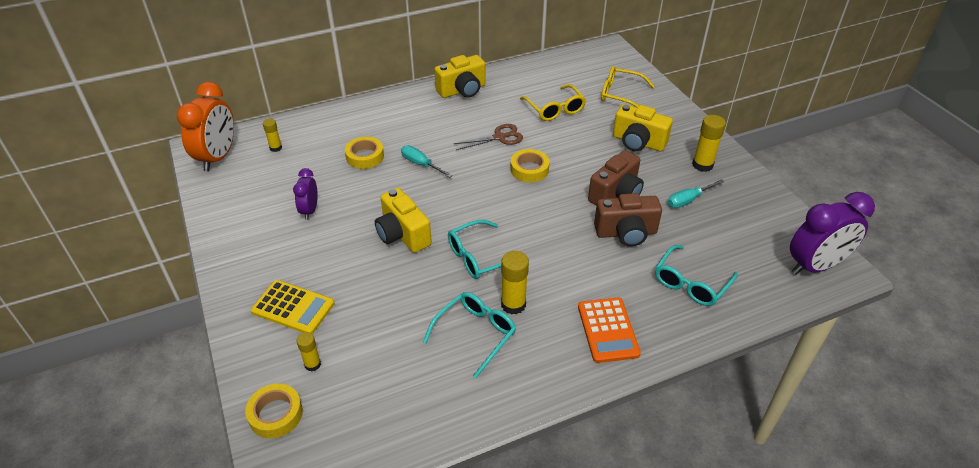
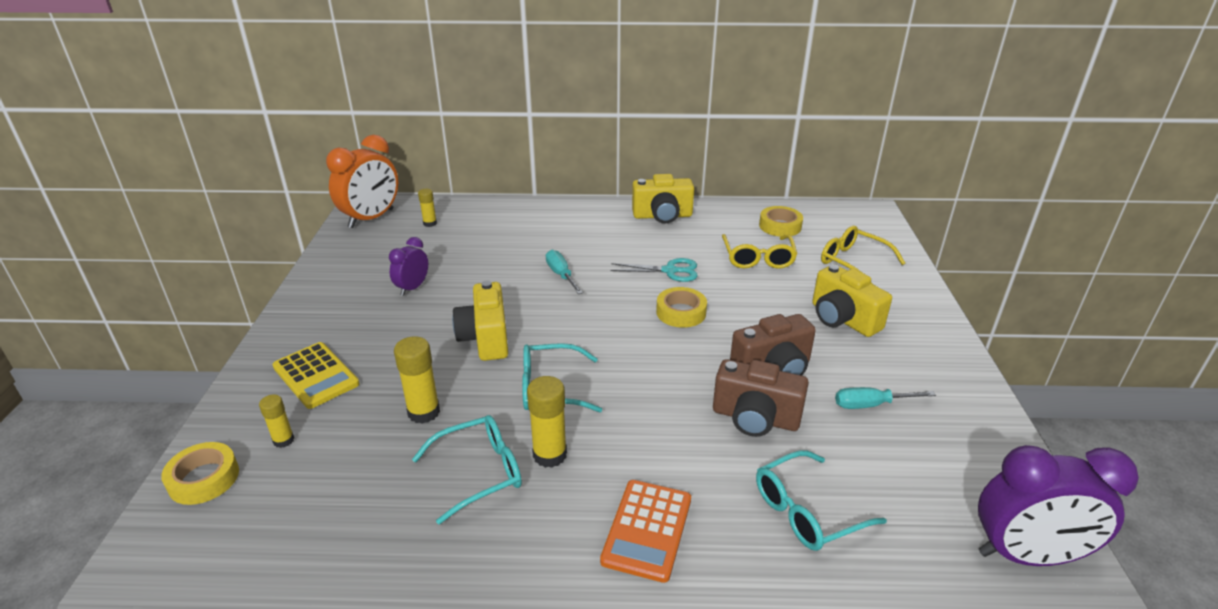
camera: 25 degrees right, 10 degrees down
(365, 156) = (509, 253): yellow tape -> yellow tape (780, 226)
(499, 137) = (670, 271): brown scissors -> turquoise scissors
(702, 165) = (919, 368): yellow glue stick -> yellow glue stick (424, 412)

▶ **WHAT IS EXPECTED**
Using the listing, collect all lines in which the string "yellow" is found.

▶ **TASK RESPONSE**
(365, 156) = (509, 253): yellow tape -> yellow tape (780, 226)
(702, 165) = (919, 368): yellow glue stick -> yellow glue stick (424, 412)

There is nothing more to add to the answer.